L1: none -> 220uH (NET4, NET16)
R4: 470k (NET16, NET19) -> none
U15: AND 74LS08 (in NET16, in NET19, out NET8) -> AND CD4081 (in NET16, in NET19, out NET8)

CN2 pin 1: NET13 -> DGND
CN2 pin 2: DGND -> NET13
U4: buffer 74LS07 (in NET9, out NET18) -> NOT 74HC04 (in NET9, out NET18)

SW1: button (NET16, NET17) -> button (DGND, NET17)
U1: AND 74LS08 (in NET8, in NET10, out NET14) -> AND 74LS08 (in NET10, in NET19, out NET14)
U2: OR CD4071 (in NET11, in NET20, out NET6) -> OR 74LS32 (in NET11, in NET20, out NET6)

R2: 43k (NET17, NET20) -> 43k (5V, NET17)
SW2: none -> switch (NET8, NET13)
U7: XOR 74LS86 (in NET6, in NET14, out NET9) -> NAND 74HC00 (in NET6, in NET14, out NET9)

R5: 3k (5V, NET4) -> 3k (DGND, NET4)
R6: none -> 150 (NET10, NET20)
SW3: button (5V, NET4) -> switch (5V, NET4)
++++
Each line of the records above should be copied exactly.

### Completed task
L1: none -> 220uH (NET4, NET16)
R4: 470k (NET16, NET19) -> none
U15: AND 74LS08 (in NET16, in NET19, out NET8) -> AND CD4081 (in NET16, in NET19, out NET8)

CN2 pin 1: NET13 -> DGND
CN2 pin 2: DGND -> NET13
U4: buffer 74LS07 (in NET9, out NET18) -> NOT 74HC04 (in NET9, out NET18)

SW1: button (NET16, NET17) -> button (DGND, NET17)
U1: AND 74LS08 (in NET8, in NET10, out NET14) -> AND 74LS08 (in NET10, in NET19, out NET14)
U2: OR CD4071 (in NET11, in NET20, out NET6) -> OR 74LS32 (in NET11, in NET20, out NET6)

R2: 43k (NET17, NET20) -> 43k (5V, NET17)
SW2: none -> switch (NET8, NET13)
U7: XOR 74LS86 (in NET6, in NET14, out NET9) -> NAND 74HC00 (in NET6, in NET14, out NET9)

R5: 3k (5V, NET4) -> 3k (DGND, NET4)
R6: none -> 150 (NET10, NET20)
SW3: button (5V, NET4) -> switch (5V, NET4)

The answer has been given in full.